(Word and element location entries)
————————

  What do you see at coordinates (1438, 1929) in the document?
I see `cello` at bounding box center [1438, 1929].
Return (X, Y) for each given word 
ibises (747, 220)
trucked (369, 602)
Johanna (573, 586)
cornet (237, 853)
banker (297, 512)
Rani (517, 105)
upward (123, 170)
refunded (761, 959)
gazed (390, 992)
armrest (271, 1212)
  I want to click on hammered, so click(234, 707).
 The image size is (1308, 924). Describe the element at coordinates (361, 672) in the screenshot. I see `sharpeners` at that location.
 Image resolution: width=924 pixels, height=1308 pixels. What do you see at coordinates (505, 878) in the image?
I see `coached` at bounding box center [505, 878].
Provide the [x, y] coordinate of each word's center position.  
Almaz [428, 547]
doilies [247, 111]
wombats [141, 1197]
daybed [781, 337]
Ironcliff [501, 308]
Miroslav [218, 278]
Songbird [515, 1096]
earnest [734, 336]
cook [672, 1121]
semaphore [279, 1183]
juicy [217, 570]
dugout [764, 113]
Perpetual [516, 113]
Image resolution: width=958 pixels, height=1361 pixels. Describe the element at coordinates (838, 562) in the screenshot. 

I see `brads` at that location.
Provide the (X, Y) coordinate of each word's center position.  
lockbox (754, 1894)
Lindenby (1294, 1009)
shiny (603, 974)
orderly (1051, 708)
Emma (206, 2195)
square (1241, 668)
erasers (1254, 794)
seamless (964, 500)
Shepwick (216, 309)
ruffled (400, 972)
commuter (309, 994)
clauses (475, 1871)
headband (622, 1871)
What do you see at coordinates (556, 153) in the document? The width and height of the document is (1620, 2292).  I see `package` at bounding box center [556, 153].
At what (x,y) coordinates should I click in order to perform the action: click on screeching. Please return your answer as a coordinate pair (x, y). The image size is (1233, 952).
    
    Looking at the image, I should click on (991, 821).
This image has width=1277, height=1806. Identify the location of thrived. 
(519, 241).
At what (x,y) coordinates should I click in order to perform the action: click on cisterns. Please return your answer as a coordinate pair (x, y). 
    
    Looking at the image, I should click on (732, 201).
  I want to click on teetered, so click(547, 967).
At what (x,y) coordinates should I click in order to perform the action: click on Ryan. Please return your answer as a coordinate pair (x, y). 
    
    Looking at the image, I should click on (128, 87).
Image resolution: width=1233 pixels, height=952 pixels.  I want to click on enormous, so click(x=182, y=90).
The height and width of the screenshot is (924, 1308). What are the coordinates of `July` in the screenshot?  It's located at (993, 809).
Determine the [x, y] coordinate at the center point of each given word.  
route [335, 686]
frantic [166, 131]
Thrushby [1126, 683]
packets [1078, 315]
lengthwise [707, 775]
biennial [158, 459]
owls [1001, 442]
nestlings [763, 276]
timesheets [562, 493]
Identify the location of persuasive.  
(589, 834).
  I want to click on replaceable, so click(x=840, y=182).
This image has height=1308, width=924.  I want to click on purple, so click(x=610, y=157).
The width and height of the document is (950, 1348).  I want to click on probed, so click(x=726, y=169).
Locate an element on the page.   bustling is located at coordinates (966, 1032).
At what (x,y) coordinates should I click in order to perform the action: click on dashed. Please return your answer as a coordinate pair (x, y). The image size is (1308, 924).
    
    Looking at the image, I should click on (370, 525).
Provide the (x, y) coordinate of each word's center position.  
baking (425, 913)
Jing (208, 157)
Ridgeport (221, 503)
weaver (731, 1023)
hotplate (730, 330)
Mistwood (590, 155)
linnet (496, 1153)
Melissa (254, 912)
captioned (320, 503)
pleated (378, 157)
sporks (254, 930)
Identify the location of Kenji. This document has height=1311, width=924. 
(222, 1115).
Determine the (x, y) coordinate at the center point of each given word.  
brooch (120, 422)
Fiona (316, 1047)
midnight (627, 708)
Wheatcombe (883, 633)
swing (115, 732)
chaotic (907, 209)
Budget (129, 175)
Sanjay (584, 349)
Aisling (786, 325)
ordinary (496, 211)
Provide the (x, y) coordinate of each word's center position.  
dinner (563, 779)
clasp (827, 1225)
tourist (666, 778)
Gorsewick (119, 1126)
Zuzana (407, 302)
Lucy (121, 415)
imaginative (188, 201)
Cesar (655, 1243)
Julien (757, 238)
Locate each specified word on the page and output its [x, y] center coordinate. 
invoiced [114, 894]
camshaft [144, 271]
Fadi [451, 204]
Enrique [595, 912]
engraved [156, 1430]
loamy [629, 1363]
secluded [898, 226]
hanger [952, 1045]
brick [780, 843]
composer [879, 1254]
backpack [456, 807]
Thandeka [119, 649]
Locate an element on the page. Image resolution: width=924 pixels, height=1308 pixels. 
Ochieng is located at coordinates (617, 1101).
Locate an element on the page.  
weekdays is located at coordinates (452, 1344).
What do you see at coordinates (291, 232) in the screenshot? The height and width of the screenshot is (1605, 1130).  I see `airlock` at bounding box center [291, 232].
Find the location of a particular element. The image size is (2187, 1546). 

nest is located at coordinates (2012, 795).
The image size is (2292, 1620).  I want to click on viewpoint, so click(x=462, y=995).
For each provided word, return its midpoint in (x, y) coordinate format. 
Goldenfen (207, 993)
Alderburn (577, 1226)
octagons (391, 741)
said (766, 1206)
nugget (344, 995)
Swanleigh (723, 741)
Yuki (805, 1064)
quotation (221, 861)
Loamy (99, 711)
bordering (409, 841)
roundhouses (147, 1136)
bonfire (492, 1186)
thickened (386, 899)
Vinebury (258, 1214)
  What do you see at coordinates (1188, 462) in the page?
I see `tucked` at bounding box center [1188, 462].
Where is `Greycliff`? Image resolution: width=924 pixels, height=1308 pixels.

————————

- To do
Copy out the entries again, renaming "center position" to "central point" everywhere and leaving all other text unchanged.

- The output
  What do you see at coordinates (1438, 1929) in the document?
I see `cello` at bounding box center [1438, 1929].
Return (X, Y) for each given word 
ibises (747, 220)
trucked (369, 602)
Johanna (573, 586)
cornet (237, 853)
banker (297, 512)
Rani (517, 105)
upward (123, 170)
refunded (761, 959)
gazed (390, 992)
armrest (271, 1212)
  I want to click on hammered, so click(234, 707).
 The image size is (1308, 924). Describe the element at coordinates (361, 672) in the screenshot. I see `sharpeners` at that location.
 Image resolution: width=924 pixels, height=1308 pixels. What do you see at coordinates (505, 878) in the image?
I see `coached` at bounding box center [505, 878].
Provide the [x, y] coordinate of each word's central point.  
Almaz [428, 547]
doilies [247, 111]
wombats [141, 1197]
daybed [781, 337]
Ironcliff [501, 308]
Miroslav [218, 278]
Songbird [515, 1096]
earnest [734, 336]
cook [672, 1121]
semaphore [279, 1183]
juicy [217, 570]
dugout [764, 113]
Perpetual [516, 113]
Image resolution: width=958 pixels, height=1361 pixels. Describe the element at coordinates (838, 562) in the screenshot. 

I see `brads` at that location.
Provide the (X, Y) coordinate of each word's central point.  
lockbox (754, 1894)
Lindenby (1294, 1009)
shiny (603, 974)
orderly (1051, 708)
Emma (206, 2195)
square (1241, 668)
erasers (1254, 794)
seamless (964, 500)
Shepwick (216, 309)
ruffled (400, 972)
commuter (309, 994)
clauses (475, 1871)
headband (622, 1871)
What do you see at coordinates (556, 153) in the document? The width and height of the document is (1620, 2292).  I see `package` at bounding box center [556, 153].
At what (x,y) coordinates should I click in order to perform the action: click on screeching. Please return your answer as a coordinate pair (x, y). The image size is (1233, 952).
    
    Looking at the image, I should click on (991, 821).
This image has width=1277, height=1806. Identify the location of thrived. 
(519, 241).
At what (x,y) coordinates should I click in order to perform the action: click on cisterns. Please return your answer as a coordinate pair (x, y). 
    
    Looking at the image, I should click on (732, 201).
  I want to click on teetered, so click(547, 967).
At what (x,y) coordinates should I click in order to perform the action: click on Ryan. Please return your answer as a coordinate pair (x, y). 
    
    Looking at the image, I should click on (128, 87).
Image resolution: width=1233 pixels, height=952 pixels.  I want to click on enormous, so click(x=182, y=90).
The height and width of the screenshot is (924, 1308). What are the coordinates of `July` in the screenshot?  It's located at (993, 809).
Determine the [x, y] coordinate at the center point of each given word.  
route [335, 686]
frantic [166, 131]
Thrushby [1126, 683]
packets [1078, 315]
lengthwise [707, 775]
biennial [158, 459]
owls [1001, 442]
nestlings [763, 276]
timesheets [562, 493]
Identify the location of persuasive.  
(589, 834).
  I want to click on replaceable, so click(x=840, y=182).
This image has height=1308, width=924.  I want to click on purple, so click(x=610, y=157).
The width and height of the document is (950, 1348).  I want to click on probed, so click(x=726, y=169).
Locate an element on the page.   bustling is located at coordinates (966, 1032).
At what (x,y) coordinates should I click in order to perform the action: click on dashed. Please return your answer as a coordinate pair (x, y). The image size is (1308, 924).
    
    Looking at the image, I should click on (370, 525).
Provide the (x, y) coordinate of each word's central point.  
baking (425, 913)
Jing (208, 157)
Ridgeport (221, 503)
weaver (731, 1023)
hotplate (730, 330)
Mistwood (590, 155)
linnet (496, 1153)
Melissa (254, 912)
captioned (320, 503)
pleated (378, 157)
sporks (254, 930)
Identify the location of Kenji. This document has height=1311, width=924. 
(222, 1115).
Determine the (x, y) coordinate at the center point of each given word.  
brooch (120, 422)
Fiona (316, 1047)
midnight (627, 708)
Wheatcombe (883, 633)
swing (115, 732)
chaotic (907, 209)
Budget (129, 175)
Sanjay (584, 349)
Aisling (786, 325)
ordinary (496, 211)
Provide the (x, y) coordinate of each word's central point.  
dinner (563, 779)
clasp (827, 1225)
tourist (666, 778)
Gorsewick (119, 1126)
Zuzana (407, 302)
Lucy (121, 415)
imaginative (188, 201)
Cesar (655, 1243)
Julien (757, 238)
Locate each specified word on the page and output its [x, y] center coordinate. 
invoiced [114, 894]
camshaft [144, 271]
Fadi [451, 204]
Enrique [595, 912]
engraved [156, 1430]
loamy [629, 1363]
secluded [898, 226]
hanger [952, 1045]
brick [780, 843]
composer [879, 1254]
backpack [456, 807]
Thandeka [119, 649]
Locate an element on the page. Image resolution: width=924 pixels, height=1308 pixels. 
Ochieng is located at coordinates (617, 1101).
Locate an element on the page.  
weekdays is located at coordinates (452, 1344).
What do you see at coordinates (291, 232) in the screenshot? The height and width of the screenshot is (1605, 1130).  I see `airlock` at bounding box center [291, 232].
Find the location of a particular element. The image size is (2187, 1546). 

nest is located at coordinates (2012, 795).
The image size is (2292, 1620).  I want to click on viewpoint, so click(x=462, y=995).
For each provided word, return its midpoint in (x, y) coordinate format. 
Goldenfen (207, 993)
Alderburn (577, 1226)
octagons (391, 741)
said (766, 1206)
nugget (344, 995)
Swanleigh (723, 741)
Yuki (805, 1064)
quotation (221, 861)
Loamy (99, 711)
bordering (409, 841)
roundhouses (147, 1136)
bonfire (492, 1186)
thickened (386, 899)
Vinebury (258, 1214)
  What do you see at coordinates (1188, 462) in the page?
I see `tucked` at bounding box center [1188, 462].
Where is `Greycliff`? Image resolution: width=924 pixels, height=1308 pixels.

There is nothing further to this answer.